- _Supplied material_:
[START]

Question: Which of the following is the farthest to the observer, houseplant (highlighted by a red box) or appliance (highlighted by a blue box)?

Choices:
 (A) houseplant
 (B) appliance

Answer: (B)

[END]

- _Problem requirements_: Could you reproduce the listing above word for word, line by line, without changing anything?

- _Answer below_:
Question: Which of the following is the farthest to the observer, houseplant (highlighted by a red box) or appliance (highlighted by a blue box)?

Choices:
 (A) houseplant
 (B) appliance

Answer: (B)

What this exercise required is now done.